• Your objective: Copy the material below line for line, keeping every character and number unchanged.

• Records to process:

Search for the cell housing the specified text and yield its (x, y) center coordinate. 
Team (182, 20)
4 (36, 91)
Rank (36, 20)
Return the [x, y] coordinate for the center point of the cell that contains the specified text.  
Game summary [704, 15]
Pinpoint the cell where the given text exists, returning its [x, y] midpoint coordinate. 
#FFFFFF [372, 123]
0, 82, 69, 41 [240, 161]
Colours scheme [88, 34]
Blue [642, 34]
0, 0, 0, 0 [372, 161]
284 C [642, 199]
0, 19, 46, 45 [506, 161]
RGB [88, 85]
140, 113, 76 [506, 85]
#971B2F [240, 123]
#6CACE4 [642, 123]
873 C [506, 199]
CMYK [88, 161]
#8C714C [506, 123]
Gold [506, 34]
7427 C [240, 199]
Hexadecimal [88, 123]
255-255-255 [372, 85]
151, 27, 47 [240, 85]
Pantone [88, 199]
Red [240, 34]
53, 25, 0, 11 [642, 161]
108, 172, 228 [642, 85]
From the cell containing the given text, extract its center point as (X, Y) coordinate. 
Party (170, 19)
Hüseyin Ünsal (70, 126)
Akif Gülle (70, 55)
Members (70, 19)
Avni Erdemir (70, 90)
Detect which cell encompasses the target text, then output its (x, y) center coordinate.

• Correct answer:
Search for the cell housing the specified text and yield its (x, y) center coordinate. 
Team (182, 20)
4 (36, 91)
Rank (36, 20)
Return the [x, y] coordinate for the center point of the cell that contains the specified text.  
Game summary [704, 15]
Pinpoint the cell where the given text exists, returning its [x, y] midpoint coordinate. 
#FFFFFF [372, 123]
0, 82, 69, 41 [240, 161]
Colours scheme [88, 34]
Blue [642, 34]
0, 0, 0, 0 [372, 161]
284 C [642, 199]
0, 19, 46, 45 [506, 161]
RGB [88, 85]
140, 113, 76 [506, 85]
#971B2F [240, 123]
#6CACE4 [642, 123]
873 C [506, 199]
CMYK [88, 161]
#8C714C [506, 123]
Gold [506, 34]
7427 C [240, 199]
Hexadecimal [88, 123]
255-255-255 [372, 85]
151, 27, 47 [240, 85]
Pantone [88, 199]
Red [240, 34]
53, 25, 0, 11 [642, 161]
108, 172, 228 [642, 85]
From the cell containing the given text, extract its center point as (X, Y) coordinate. 
Party (170, 19)
Hüseyin Ünsal (70, 126)
Akif Gülle (70, 55)
Members (70, 19)
Avni Erdemir (70, 90)
Detect which cell encompasses the target text, then output its (x, y) center coordinate.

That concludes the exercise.